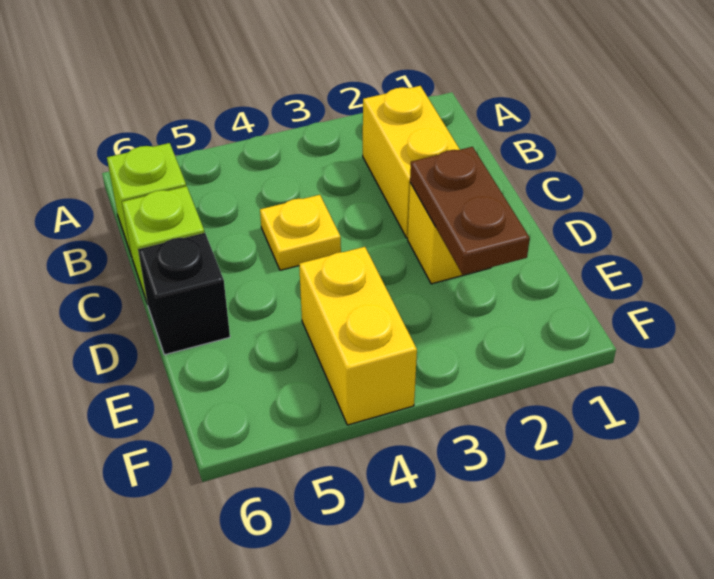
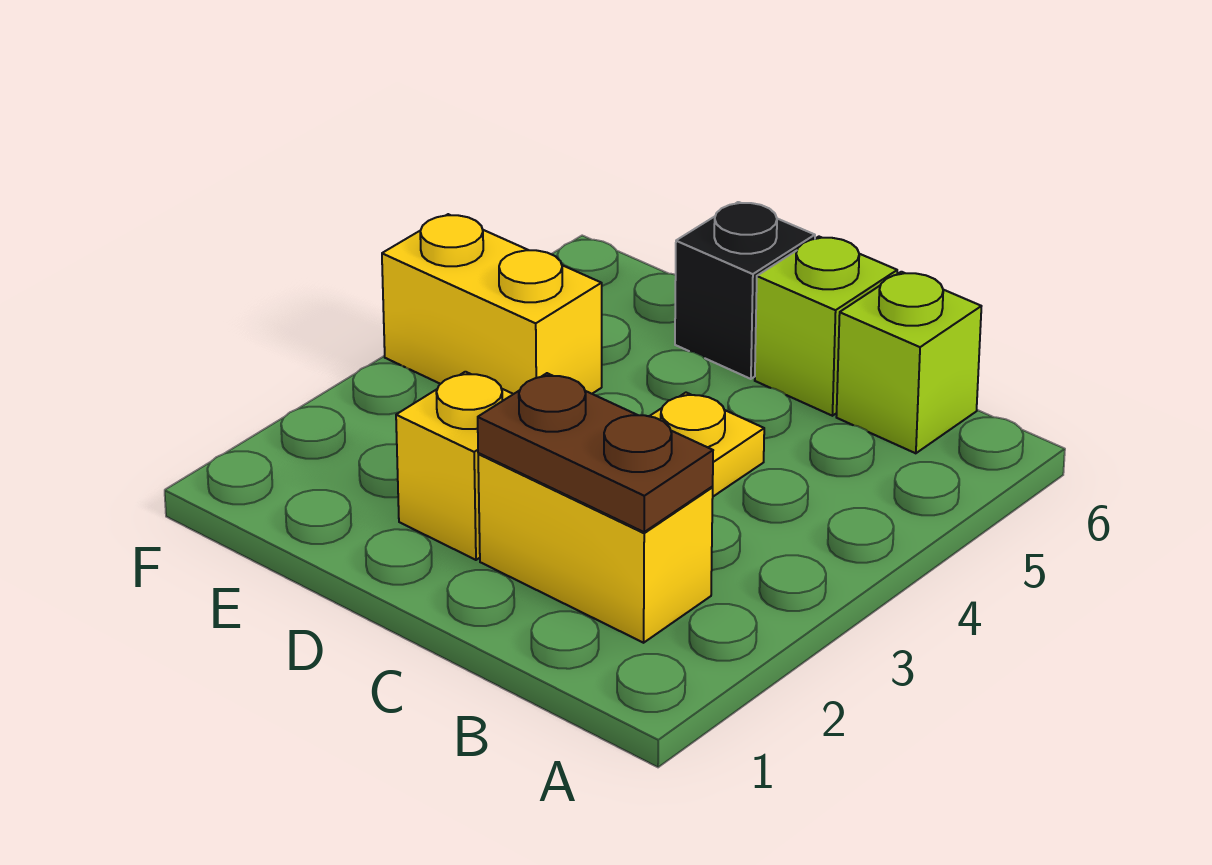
brown plate D2:E2 level 2 -> brown plate B2:C2 level 2

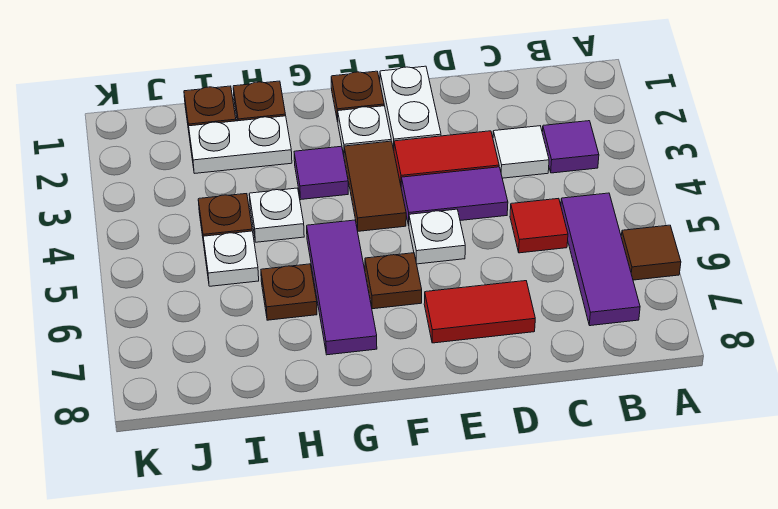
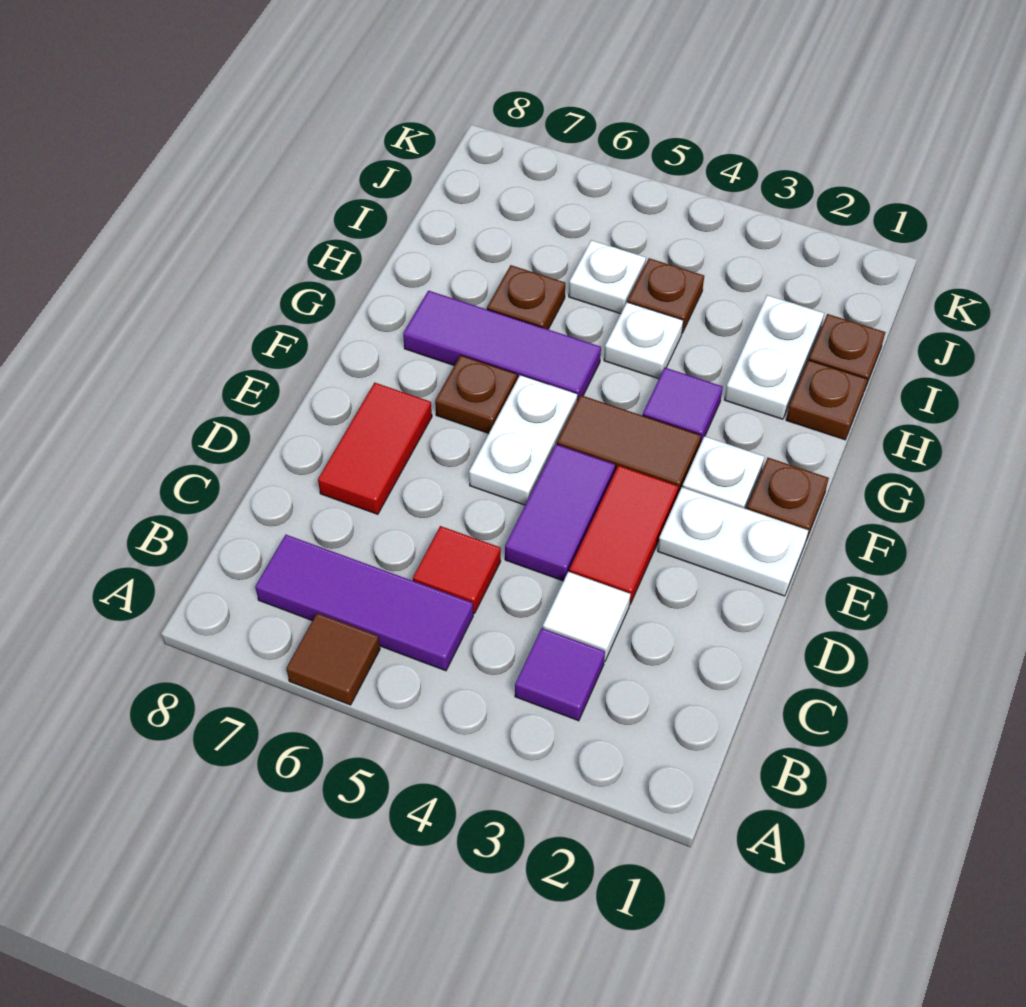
white plate E5 level 1 -> white plate E5:F5 level 1

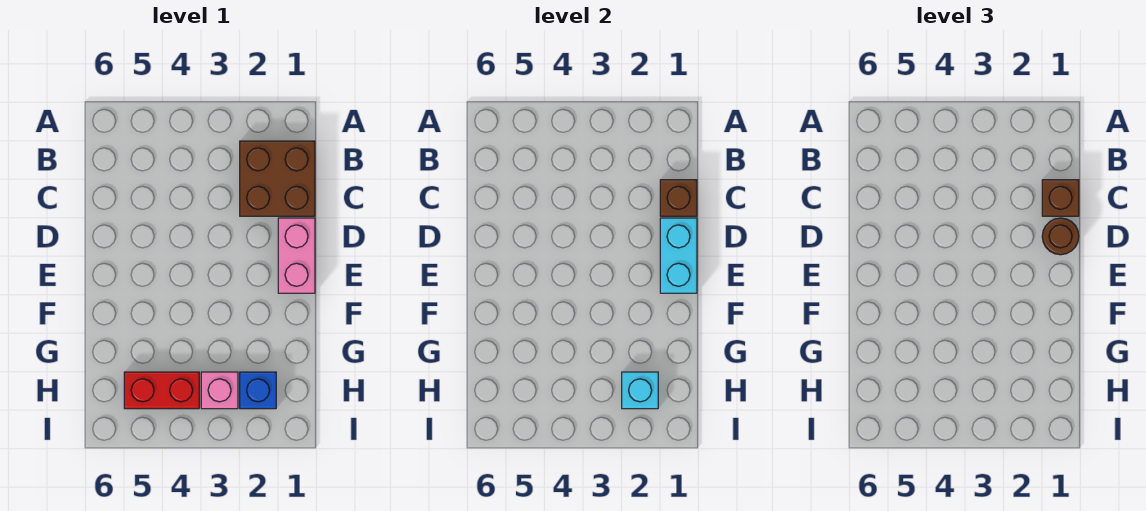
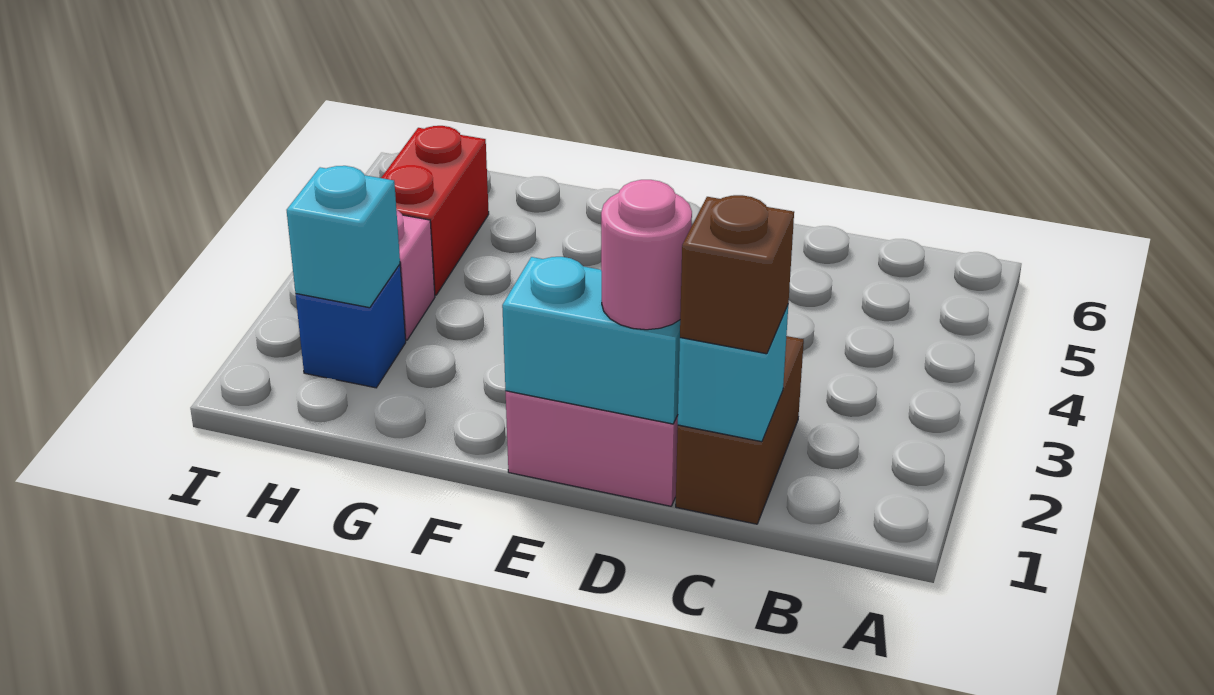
brown brick B1:C2 level 1 -> brown brick C1:C2 level 1
brown brick C1 level 2 -> cyan brick C1 level 2
brown round brick D1 level 3 -> pink round brick D1 level 3

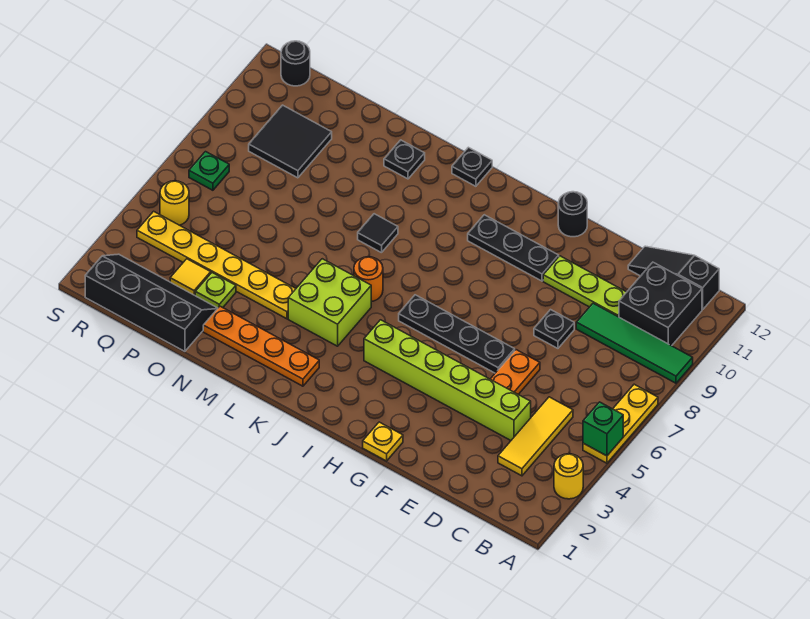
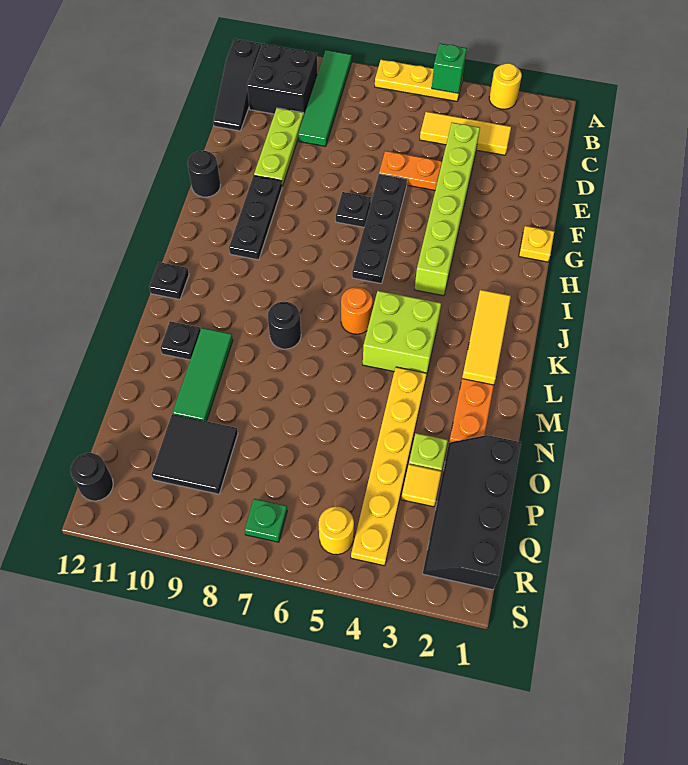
black plate E8 level 1 -> black plate G7 level 1
none -> yellow tile J2:L2 level 2
black tile L8 level 1 -> black round brick L8 level 1
none -> green tile M10:O10 level 1

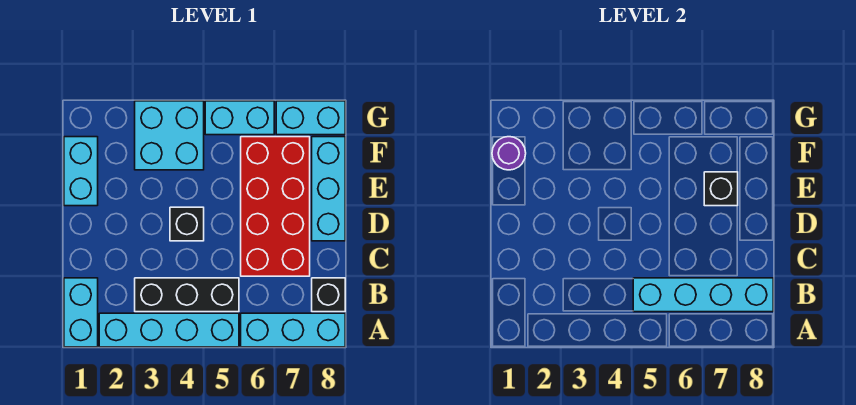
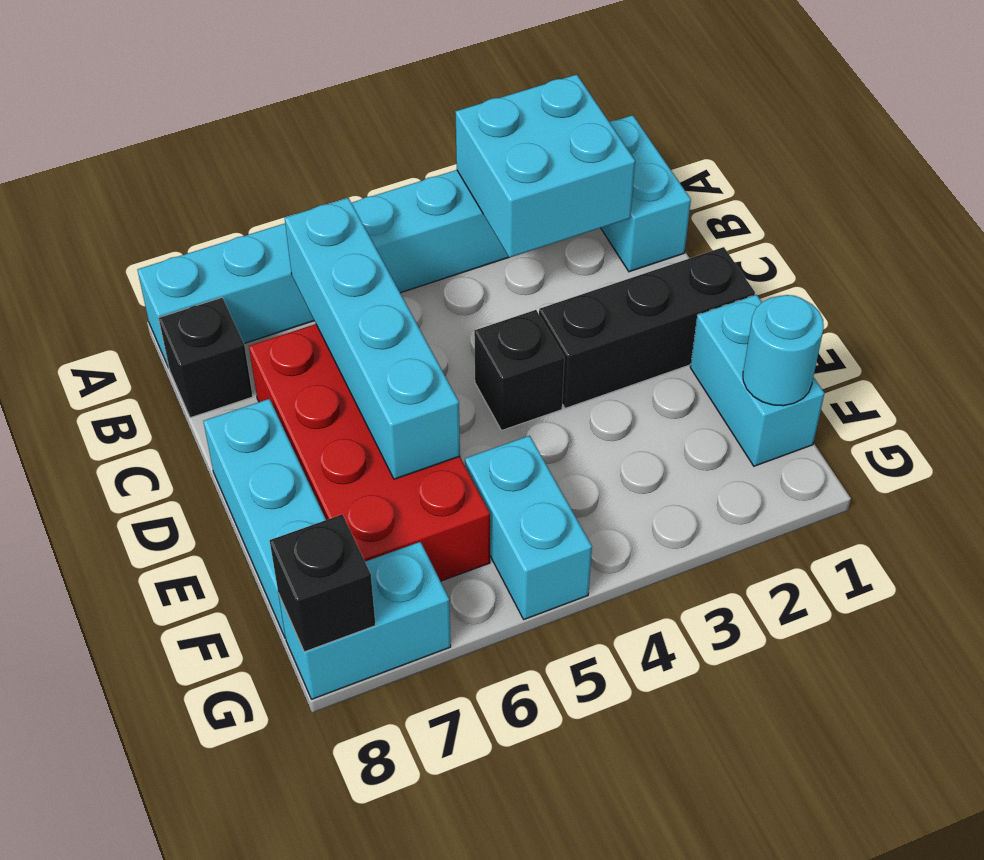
black brick B3:B5 level 1 -> black brick D1:D3 level 1
cyan brick B5:B8 level 2 -> cyan brick B6:E6 level 2
black brick E7 level 2 -> black brick G8 level 2
purple round brick F1 level 2 -> cyan round brick F1 level 2
cyan brick F3:G4 level 1 -> cyan brick A2:B3 level 2
cyan brick G5:G6 level 1 -> cyan brick F5:G5 level 1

.....

### PROBLEM TO SOLVE
Output the line bearing "black brick E7" along with all the lines after it through the end of the entries, exactly, and no other lines.

### SOLUTION TO THE EXERCISE
black brick E7 level 2 -> black brick G8 level 2
purple round brick F1 level 2 -> cyan round brick F1 level 2
cyan brick F3:G4 level 1 -> cyan brick A2:B3 level 2
cyan brick G5:G6 level 1 -> cyan brick F5:G5 level 1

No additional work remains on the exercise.